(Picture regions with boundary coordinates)
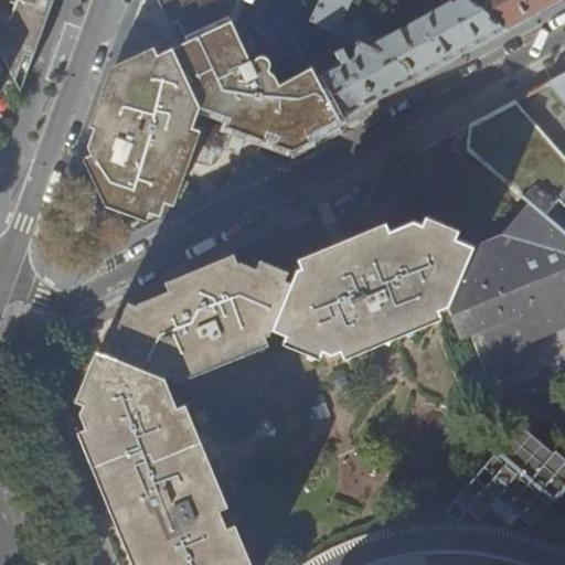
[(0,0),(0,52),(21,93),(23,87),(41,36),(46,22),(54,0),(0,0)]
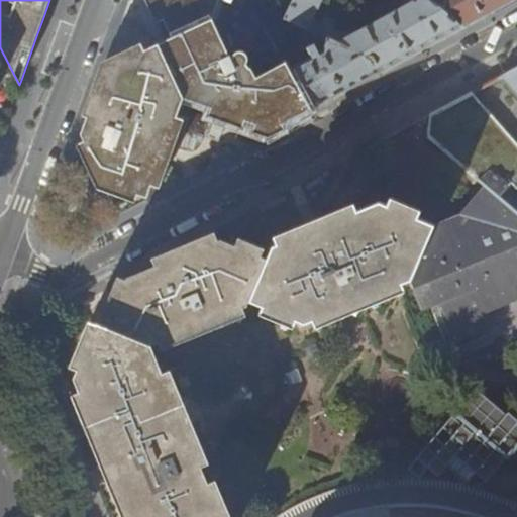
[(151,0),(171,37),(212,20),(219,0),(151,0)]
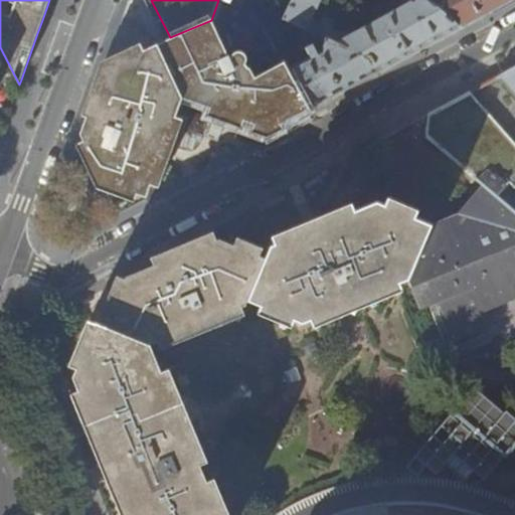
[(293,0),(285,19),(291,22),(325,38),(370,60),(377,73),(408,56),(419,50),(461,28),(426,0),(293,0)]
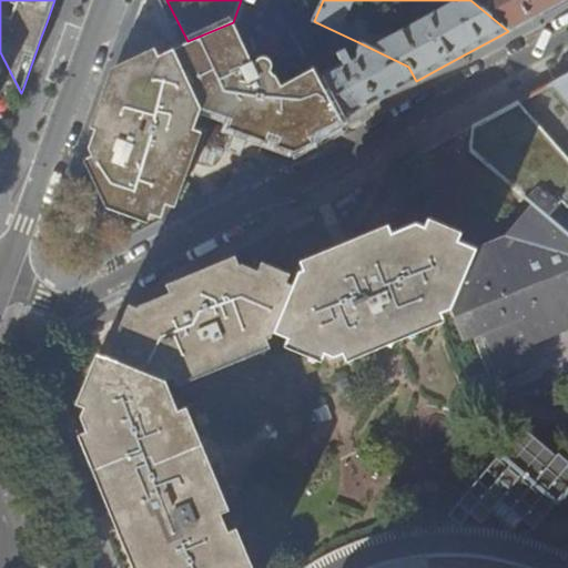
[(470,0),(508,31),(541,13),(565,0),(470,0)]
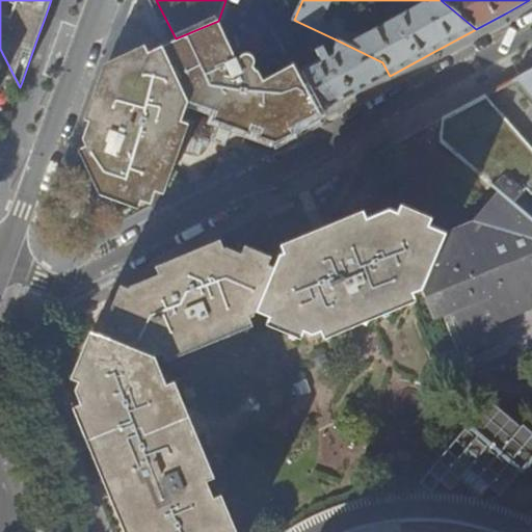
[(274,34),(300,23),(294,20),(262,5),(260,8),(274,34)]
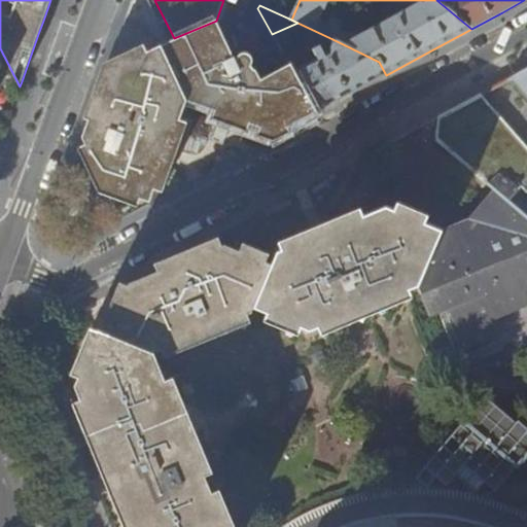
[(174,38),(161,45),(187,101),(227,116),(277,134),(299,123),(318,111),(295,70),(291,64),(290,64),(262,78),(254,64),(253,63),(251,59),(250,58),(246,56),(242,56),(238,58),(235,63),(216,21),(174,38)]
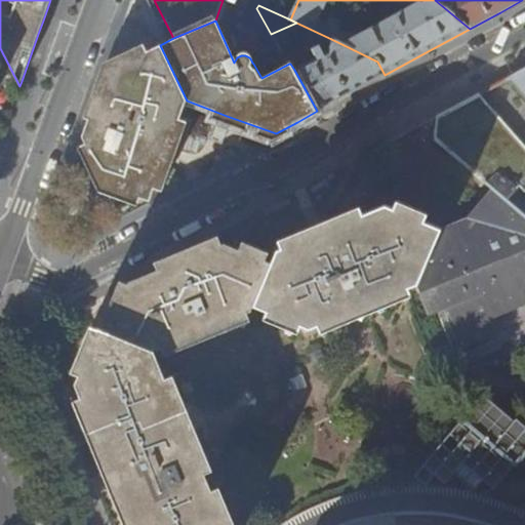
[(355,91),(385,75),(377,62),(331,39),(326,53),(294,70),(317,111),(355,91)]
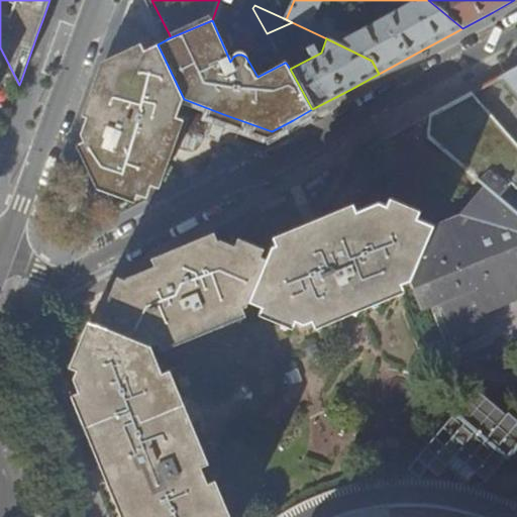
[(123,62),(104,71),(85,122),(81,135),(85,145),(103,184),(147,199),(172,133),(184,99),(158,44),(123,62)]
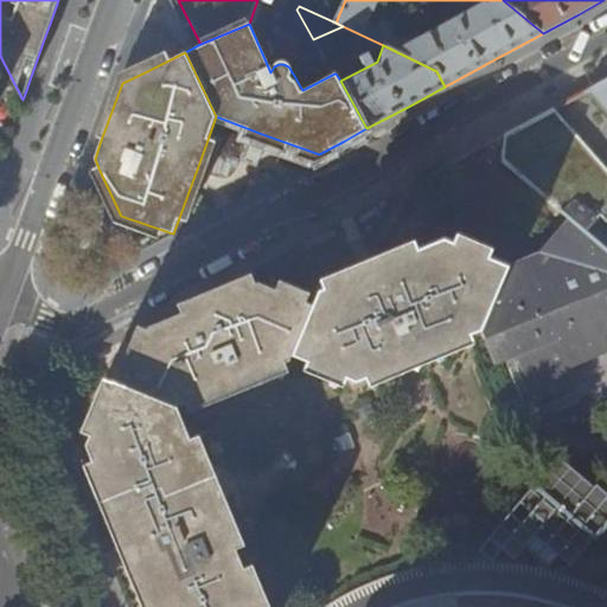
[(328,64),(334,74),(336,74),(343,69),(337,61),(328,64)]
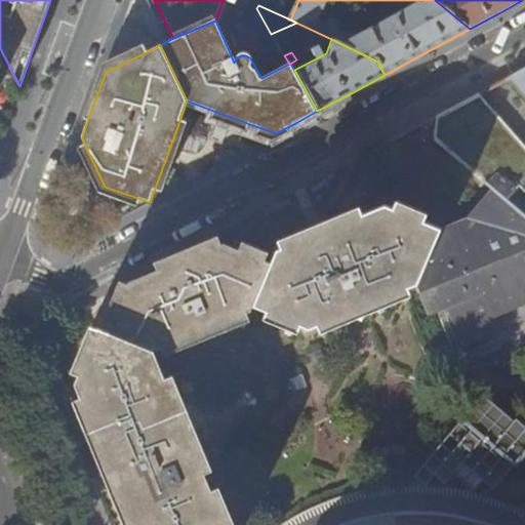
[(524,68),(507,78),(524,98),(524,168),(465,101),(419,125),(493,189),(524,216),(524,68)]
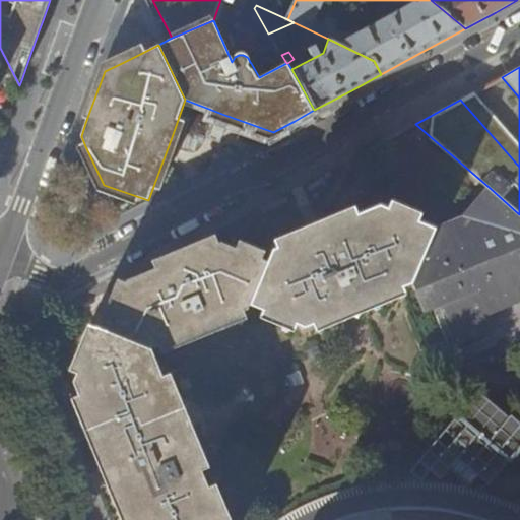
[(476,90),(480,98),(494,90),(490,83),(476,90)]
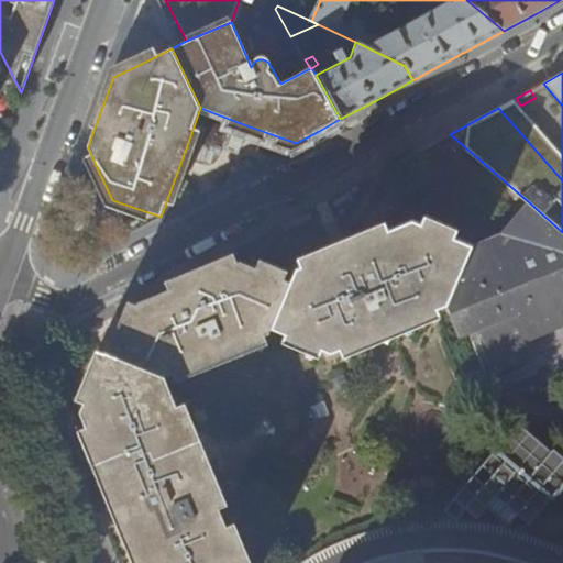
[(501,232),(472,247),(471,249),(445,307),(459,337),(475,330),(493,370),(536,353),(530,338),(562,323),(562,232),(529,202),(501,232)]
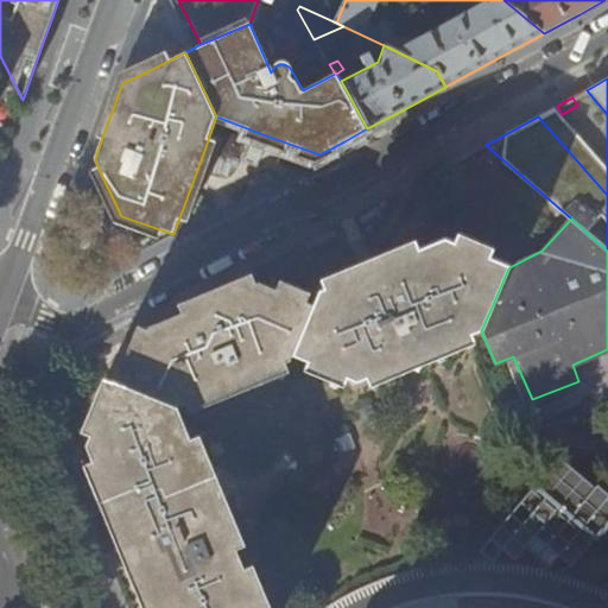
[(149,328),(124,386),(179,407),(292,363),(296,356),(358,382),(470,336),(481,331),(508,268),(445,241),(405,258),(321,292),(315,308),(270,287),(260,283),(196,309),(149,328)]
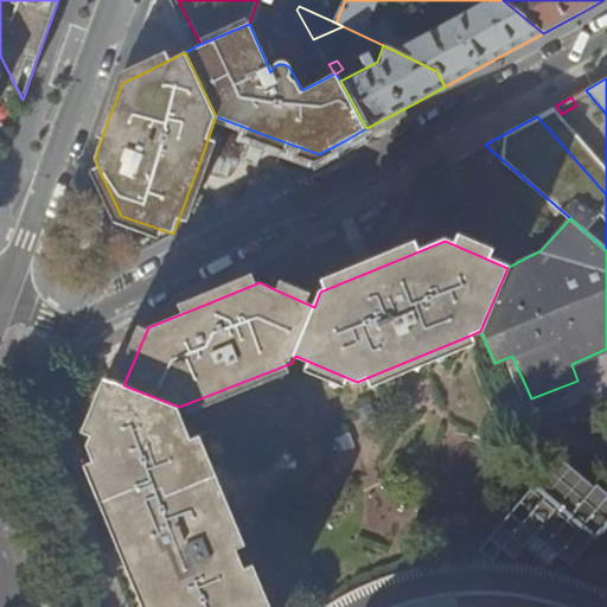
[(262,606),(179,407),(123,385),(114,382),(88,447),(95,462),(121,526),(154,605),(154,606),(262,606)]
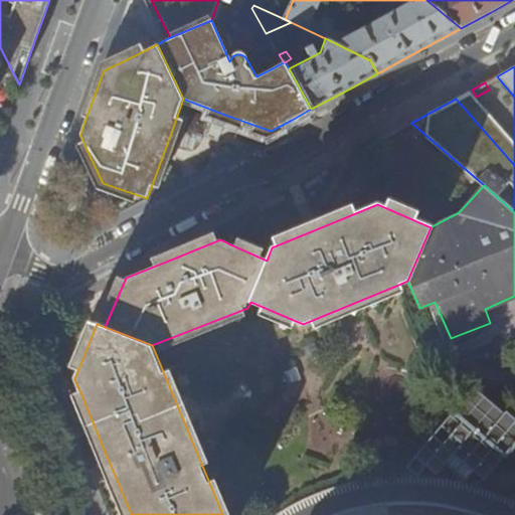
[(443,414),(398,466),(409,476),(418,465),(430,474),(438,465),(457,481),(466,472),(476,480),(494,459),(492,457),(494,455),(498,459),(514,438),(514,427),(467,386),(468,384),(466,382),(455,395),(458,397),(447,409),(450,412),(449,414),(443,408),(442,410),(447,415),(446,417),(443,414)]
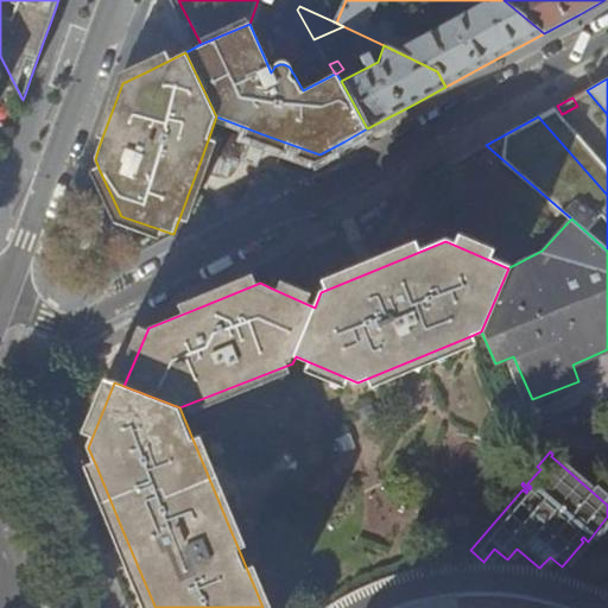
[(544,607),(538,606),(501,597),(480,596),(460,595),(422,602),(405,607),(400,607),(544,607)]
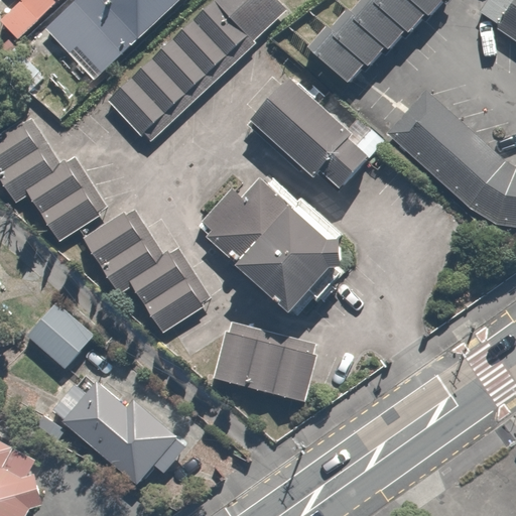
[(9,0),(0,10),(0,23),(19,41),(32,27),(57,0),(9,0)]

(To-do item): Restate the data word for word without pictures.

(Task output):
[(0,0),(0,52),(21,93),(23,87),(41,36),(46,22),(54,0),(0,0)]
[(151,0),(171,37),(212,20),(219,0),(151,0)]
[(293,0),(285,19),(291,22),(325,38),(370,60),(377,73),(408,56),(419,50),(461,28),(426,0),(293,0)]
[(470,0),(508,31),(541,13),(565,0),(470,0)]
[(274,34),(300,23),(294,20),(262,5),(260,8),(274,34)]
[(174,38),(161,45),(187,101),(227,116),(277,134),(299,123),(318,111),(295,70),(291,64),(290,64),(262,78),(254,64),(253,63),(251,59),(250,58),(246,56),(242,56),(238,58),(235,63),(216,21),(174,38)]
[(355,91),(385,75),(377,62),(331,39),(326,53),(294,70),(317,111),(355,91)]
[(123,62),(104,71),(85,122),(81,135),(85,145),(103,184),(147,199),(172,133),(184,99),(158,44),(123,62)]
[(328,64),(334,74),(336,74),(343,69),(337,61),(328,64)]
[(524,68),(507,78),(524,98),(524,168),(465,101),(419,125),(493,189),(524,216),(524,68)]
[(476,90),(480,98),(494,90),(490,83),(476,90)]
[(501,232),(472,247),(471,249),(445,307),(459,337),(475,330),(493,370),(536,353),(530,338),(562,323),(562,232),(529,202),(501,232)]
[(149,328),(124,386),(179,407),(292,363),(296,356),(358,382),(470,336),(481,331),(508,268),(445,241),(405,258),(321,292),(315,308),(270,287),(260,283),(196,309),(149,328)]
[(262,606),(179,407),(123,385),(114,382),(88,447),(95,462),(121,526),(154,605),(154,606),(262,606)]
[(443,414),(398,466),(409,476),(418,465),(430,474),(438,465),(457,481),(466,472),(476,480),(494,459),(492,457),(494,455),(498,459),(514,438),(514,427),(467,386),(468,384),(466,382),(455,395),(458,397),(447,409),(450,412),(449,414),(443,408),(442,410),(447,415),(446,417),(443,414)]
[(544,607),(538,606),(501,597),(480,596),(460,595),(422,602),(405,607),(400,607),(544,607)]
[(9,0),(0,10),(0,23),(19,41),(32,27),(57,0),(9,0)]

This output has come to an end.